**WHAT THE EXERCISE ASKS**
All of the listing must be given again exactly, except that the images are dropped.
***** DATA FOR REVIEW
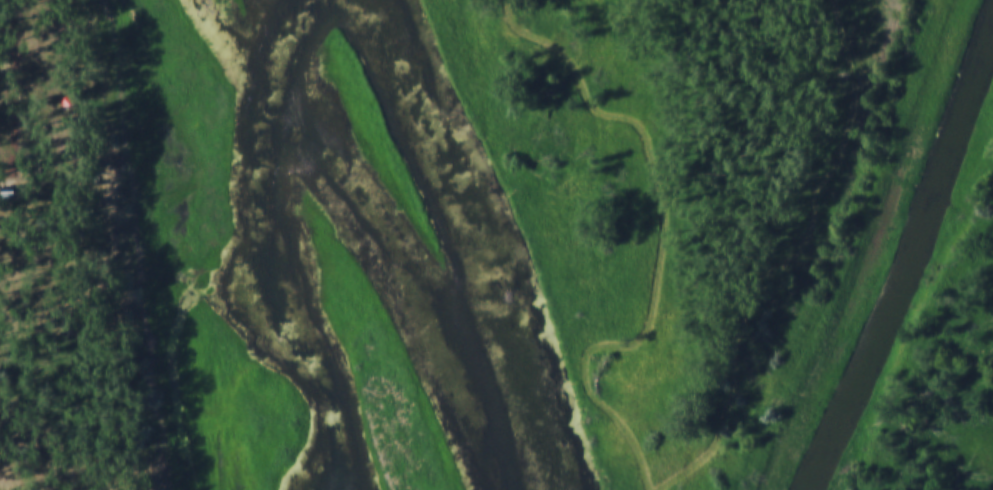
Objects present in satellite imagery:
road: (665, 231)
park: (479, 234)
river: (479, 239)
river: (263, 248)
road: (790, 260)
river: (909, 265)
river: (415, 303)

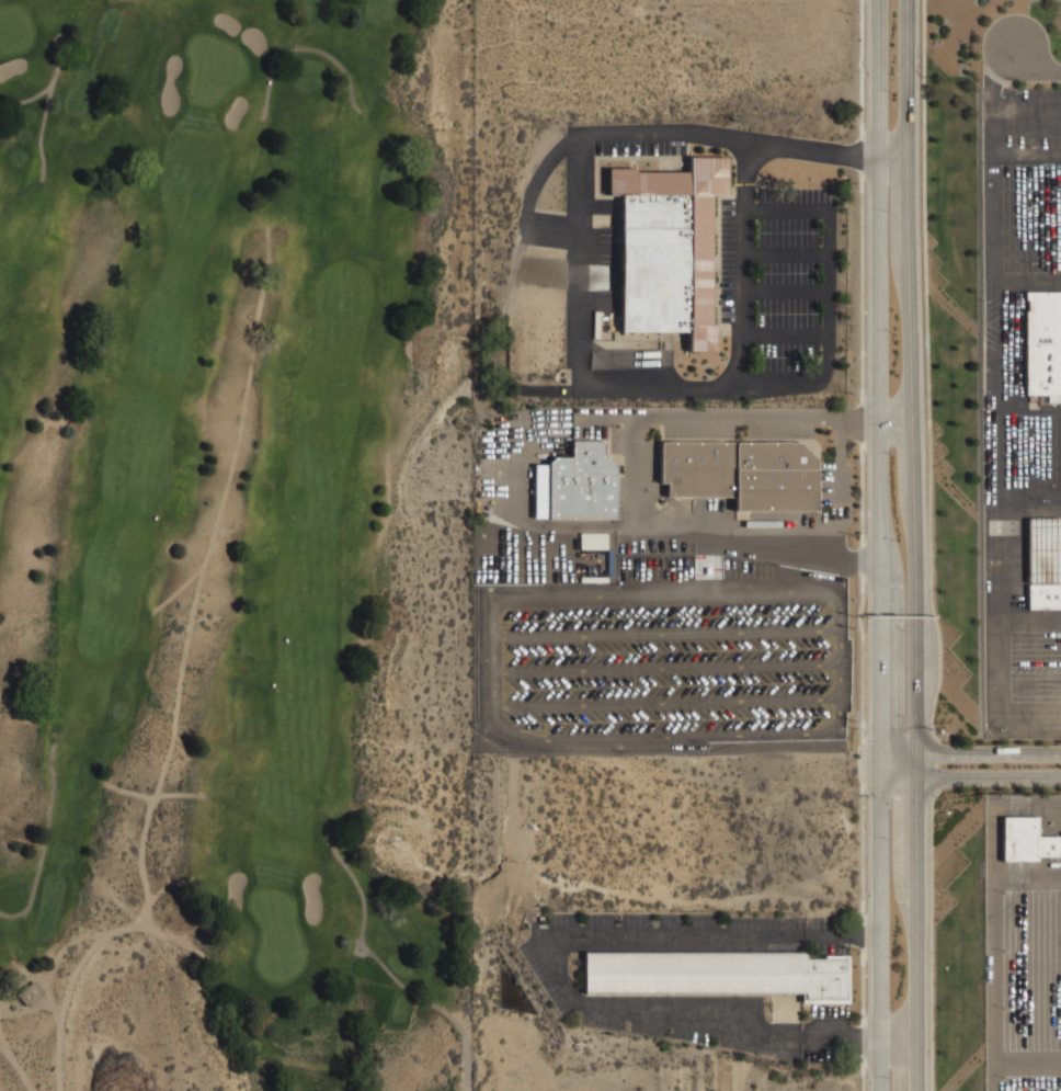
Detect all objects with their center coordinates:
road: (1042, 72)
road: (993, 101)
parking lot: (1021, 124)
road: (644, 132)
parking lot: (640, 146)
road: (788, 254)
building: (700, 259)
building: (654, 262)
parking lot: (780, 278)
road: (788, 291)
road: (829, 292)
road: (788, 334)
building: (1043, 342)
road: (913, 377)
road: (880, 387)
road: (659, 390)
road: (897, 420)
parking lot: (1020, 449)
building: (744, 473)
building: (584, 483)
park: (234, 545)
building: (1044, 562)
road: (931, 657)
parking lot: (663, 671)
traffic signals: (883, 732)
road: (972, 755)
road: (972, 773)
traffic signals: (917, 796)
building: (1028, 840)
road: (917, 923)
road: (881, 932)
parking lot: (1022, 941)
road: (381, 964)
building: (715, 973)
building: (30, 993)
road: (898, 1038)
**********
**RESPONSE AREA**
Objects present in satellite imagery:
road: (665, 231)
park: (479, 234)
river: (479, 239)
river: (263, 248)
road: (790, 260)
river: (909, 265)
river: (415, 303)

Detect all objects with their center coordinates:
road: (1042, 72)
road: (993, 101)
parking lot: (1021, 124)
road: (644, 132)
parking lot: (640, 146)
road: (788, 254)
building: (700, 259)
building: (654, 262)
parking lot: (780, 278)
road: (788, 291)
road: (829, 292)
road: (788, 334)
building: (1043, 342)
road: (913, 377)
road: (880, 387)
road: (659, 390)
road: (897, 420)
parking lot: (1020, 449)
building: (744, 473)
building: (584, 483)
park: (234, 545)
building: (1044, 562)
road: (931, 657)
parking lot: (663, 671)
traffic signals: (883, 732)
road: (972, 755)
road: (972, 773)
traffic signals: (917, 796)
building: (1028, 840)
road: (917, 923)
road: (881, 932)
parking lot: (1022, 941)
road: (381, 964)
building: (715, 973)
building: (30, 993)
road: (898, 1038)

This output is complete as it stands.